Set down, word for word, every line of the material below from the one containing "C4: none -> 100nF (GND, VA)" through the one containing "R18: 13k (VA, VB) -> 6.2k (VA, VB)", but none of its pictures.

### [The data]
=-=-=-=-=
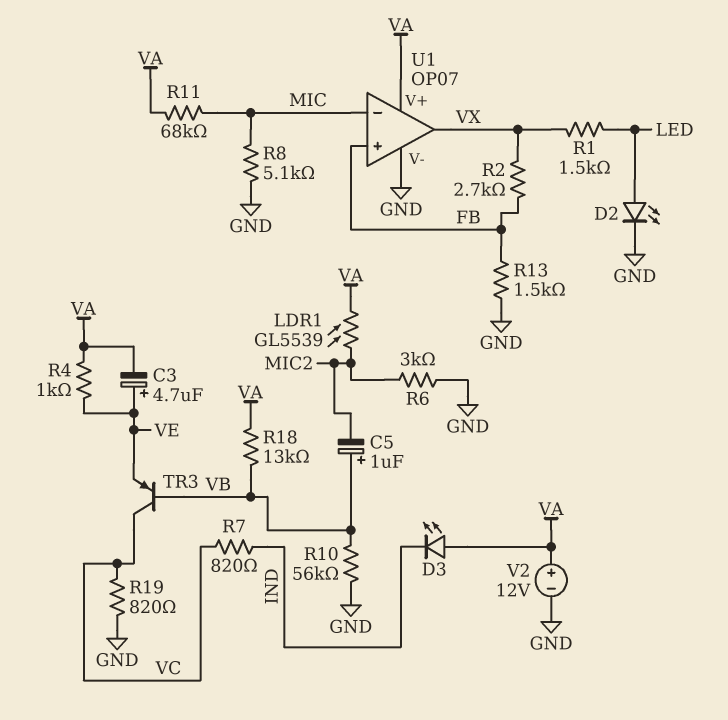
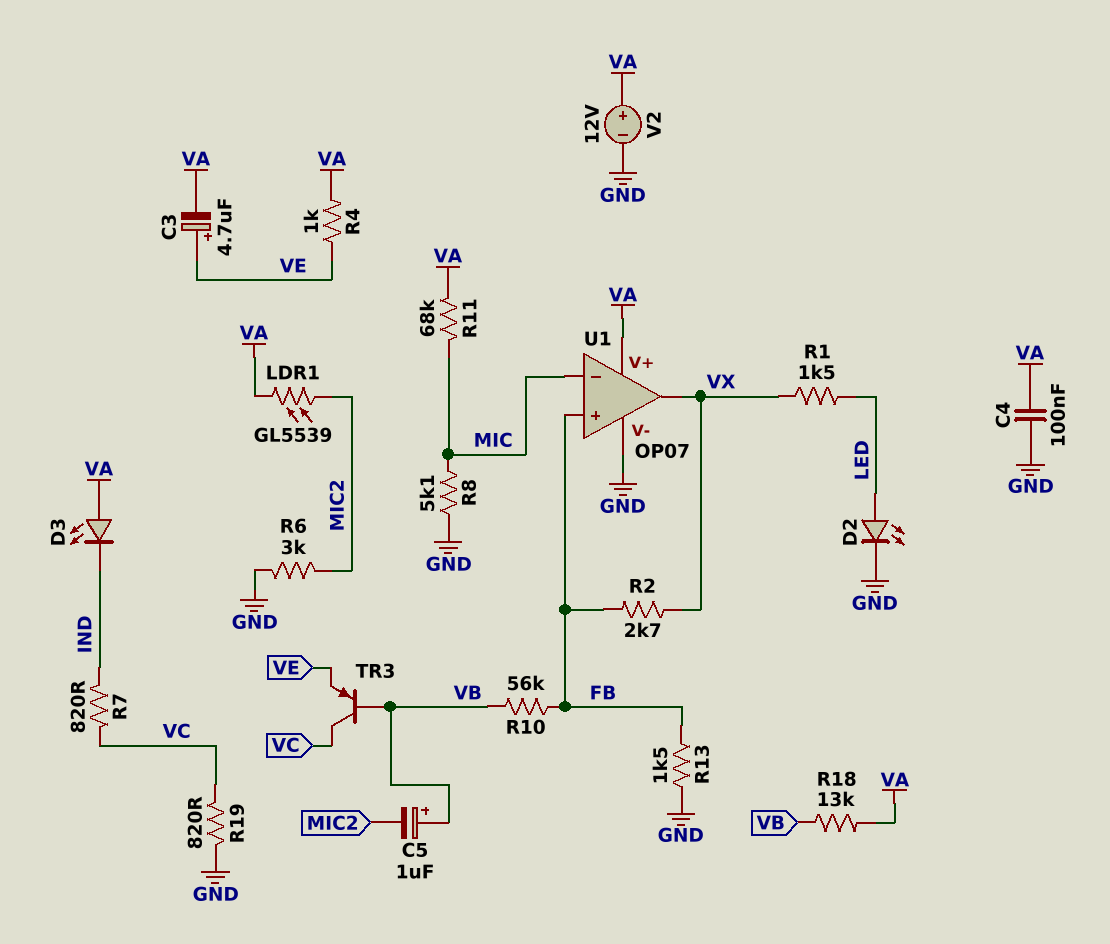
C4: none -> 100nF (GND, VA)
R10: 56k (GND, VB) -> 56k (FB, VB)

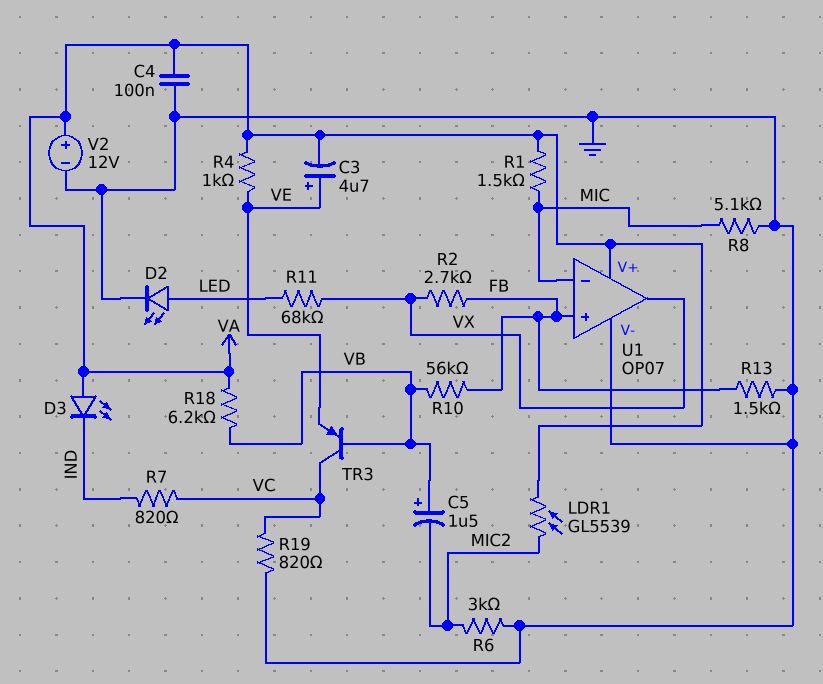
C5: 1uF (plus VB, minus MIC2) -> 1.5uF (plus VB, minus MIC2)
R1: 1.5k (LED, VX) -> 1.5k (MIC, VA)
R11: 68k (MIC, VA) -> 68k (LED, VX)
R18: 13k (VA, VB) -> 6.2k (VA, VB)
=-=-=-=-=
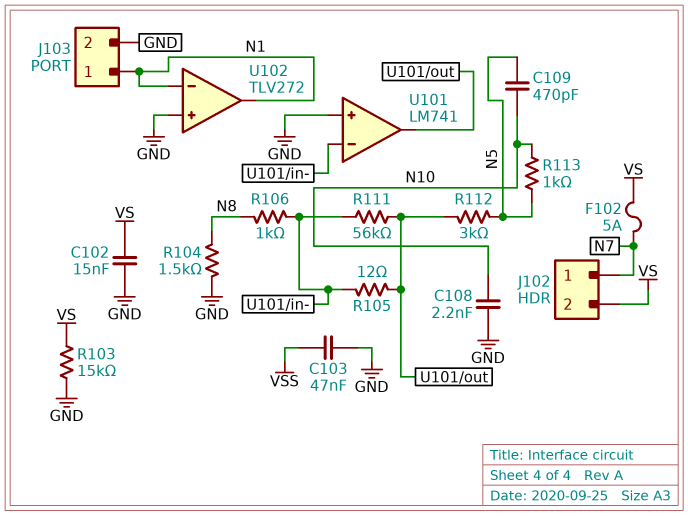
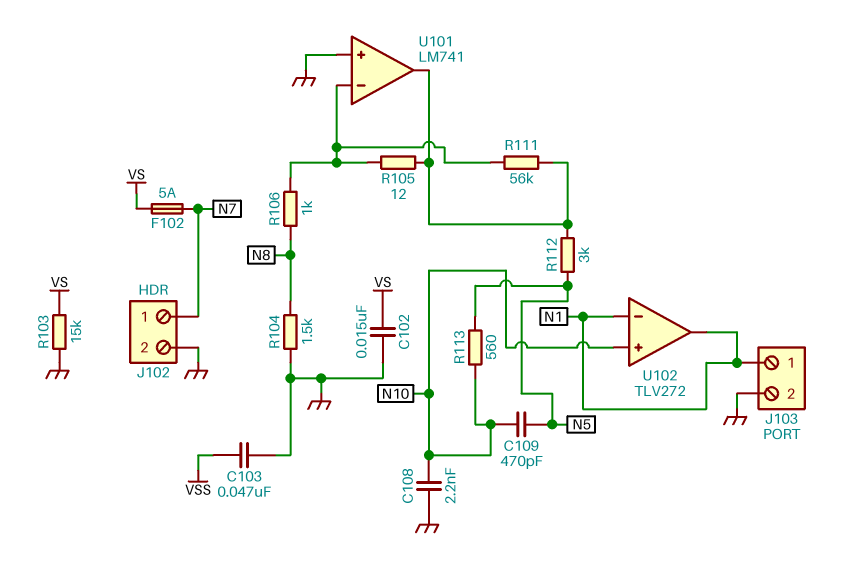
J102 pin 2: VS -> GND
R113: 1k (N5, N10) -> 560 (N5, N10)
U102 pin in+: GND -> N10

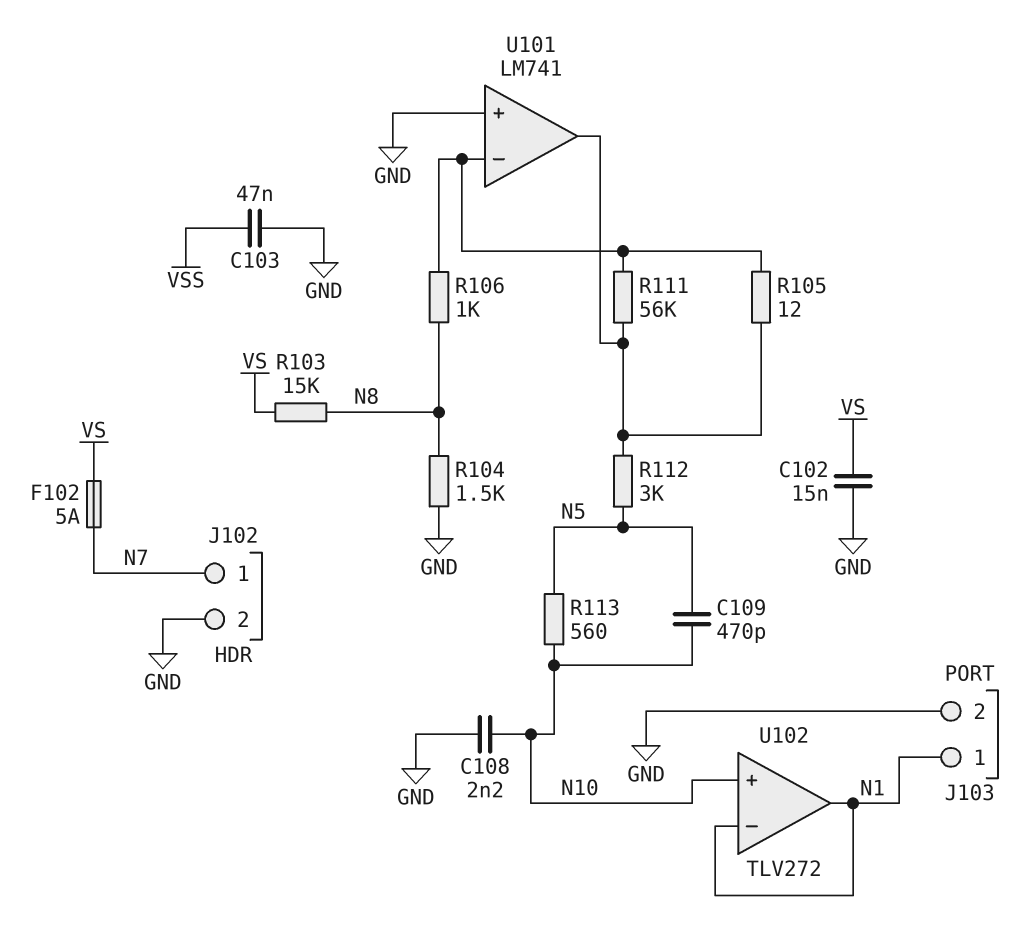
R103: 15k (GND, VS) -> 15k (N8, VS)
=-=-=-=-=
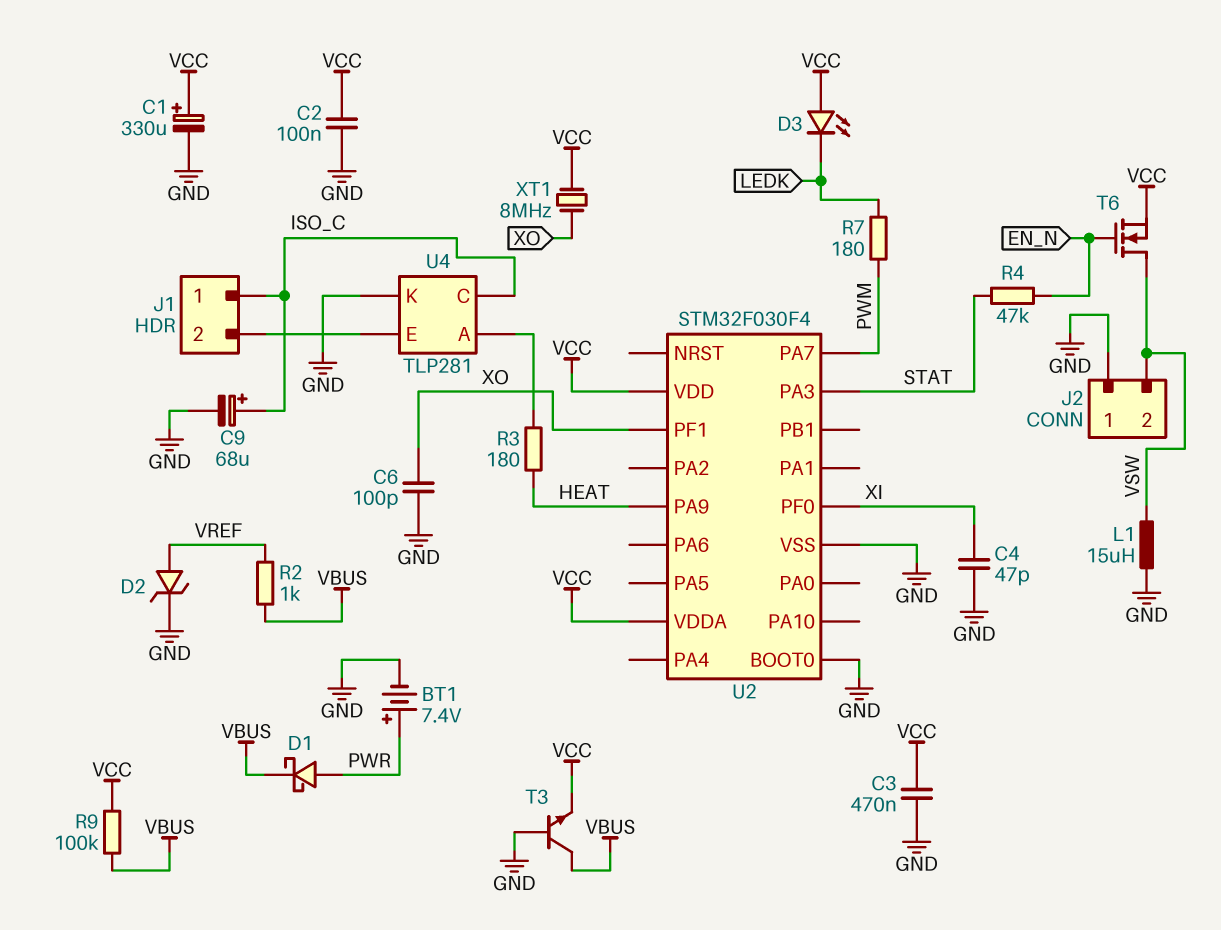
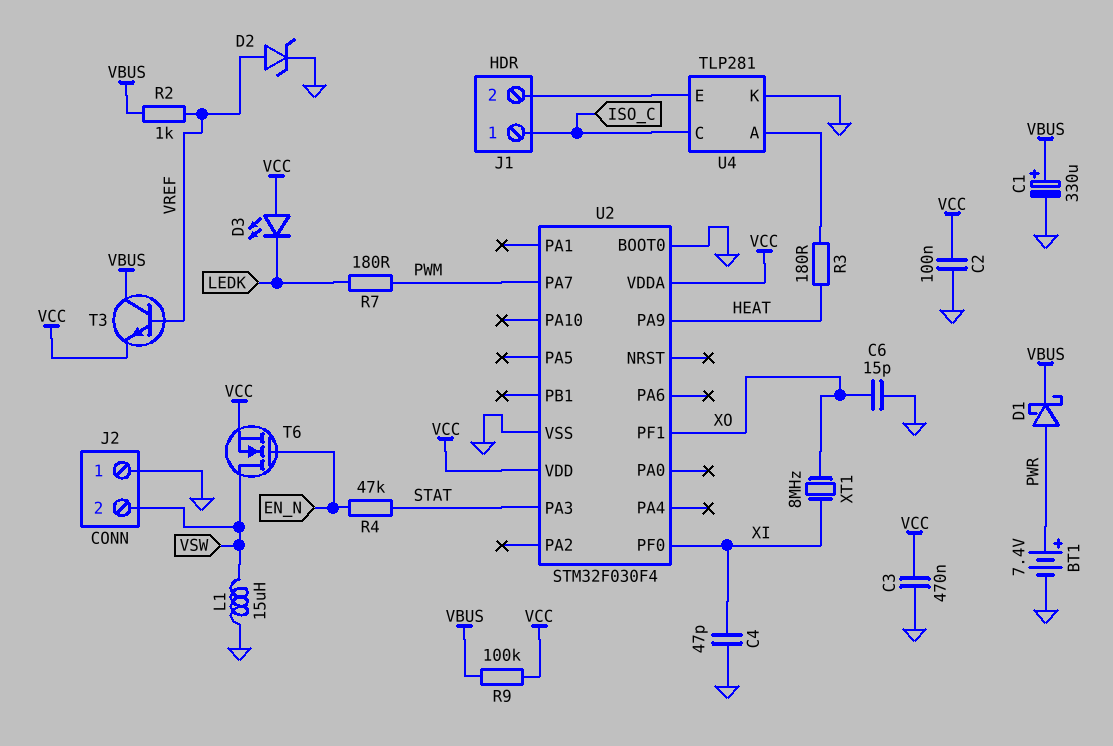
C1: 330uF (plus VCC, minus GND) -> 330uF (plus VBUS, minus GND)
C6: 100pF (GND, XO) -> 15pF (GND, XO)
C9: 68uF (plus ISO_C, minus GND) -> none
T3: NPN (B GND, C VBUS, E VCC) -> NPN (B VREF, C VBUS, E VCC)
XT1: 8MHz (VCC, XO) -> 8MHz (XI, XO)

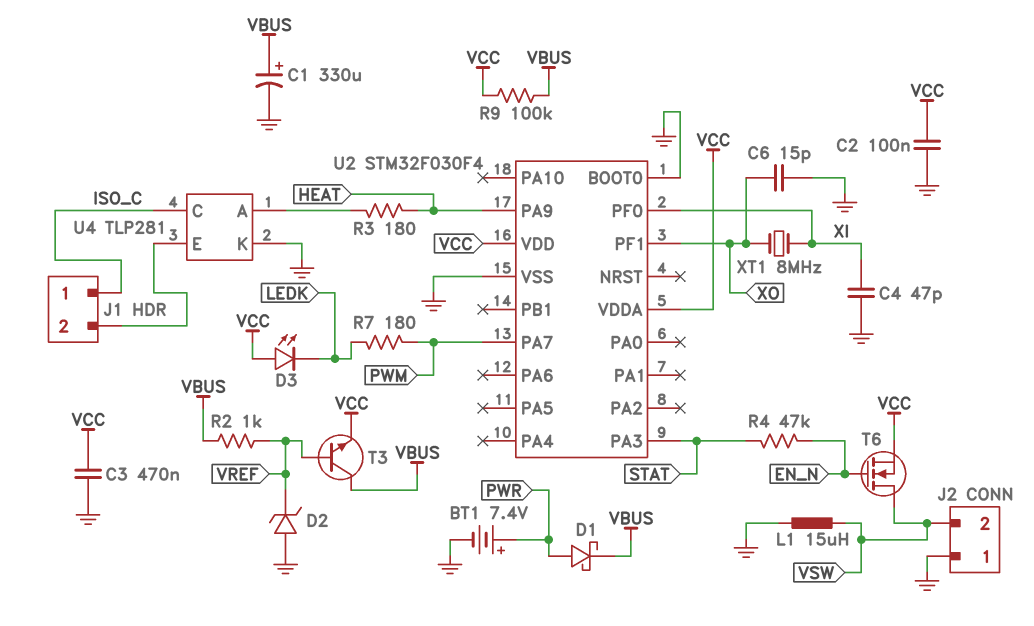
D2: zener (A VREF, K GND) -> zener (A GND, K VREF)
=-=-=-=-=
### [Result of this exercise]
C4: none -> 100nF (GND, VA)
R10: 56k (GND, VB) -> 56k (FB, VB)

C5: 1uF (plus VB, minus MIC2) -> 1.5uF (plus VB, minus MIC2)
R1: 1.5k (LED, VX) -> 1.5k (MIC, VA)
R11: 68k (MIC, VA) -> 68k (LED, VX)
R18: 13k (VA, VB) -> 6.2k (VA, VB)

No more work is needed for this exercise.